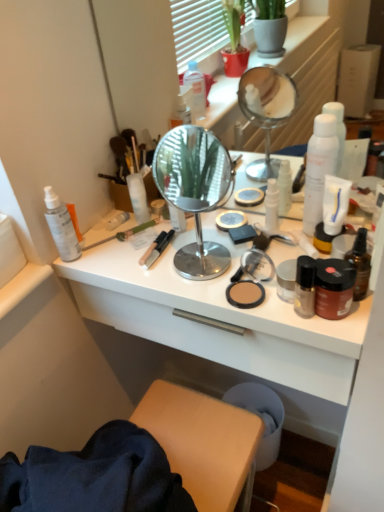
At what (x,y) coordinates should I click in order to perform the action: click on vacant space to the left of white matte spray can at right, which is the first bottle from top to bottom. Please return your answer as a coordinate pair (x, y). This screenshot has height=512, width=384. Looking at the image, I should click on (233, 239).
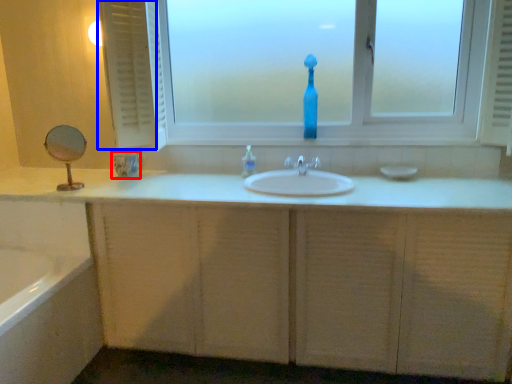
Question: Which point is closer to the camera, glass vase (highlighted by a red box) or curtain (highlighted by a blue box)?

Choices:
 (A) glass vase
 (B) curtain

Answer: (B)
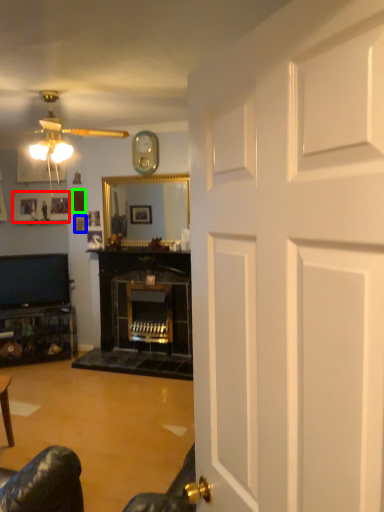
Question: Which object is the closest to the picture frame (highlighted by a red box)? Choose among these: picture frame (highlighted by a blue box) or picture frame (highlighted by a green box).

Choices:
 (A) picture frame
 (B) picture frame

Answer: (B)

**What to work on**:
Copy out every one of the lines above word for word, but leave out the pictures.

**Answer to this exercise**:
At what (x,y) coordinates should I click in order to perform the action: click on vacant space to the left of white matte spray can at right, which is the first bottle from top to bottom. Please return your answer as a coordinate pair (x, y). This screenshot has height=512, width=384. Looking at the image, I should click on (233, 239).
Question: Which point is closer to the camera, glass vase (highlighted by a red box) or curtain (highlighted by a blue box)?

Choices:
 (A) glass vase
 (B) curtain

Answer: (B)
Question: Which object is the closest to the picture frame (highlighted by a red box)? Choose among these: picture frame (highlighted by a blue box) or picture frame (highlighted by a green box).

Choices:
 (A) picture frame
 (B) picture frame

Answer: (B)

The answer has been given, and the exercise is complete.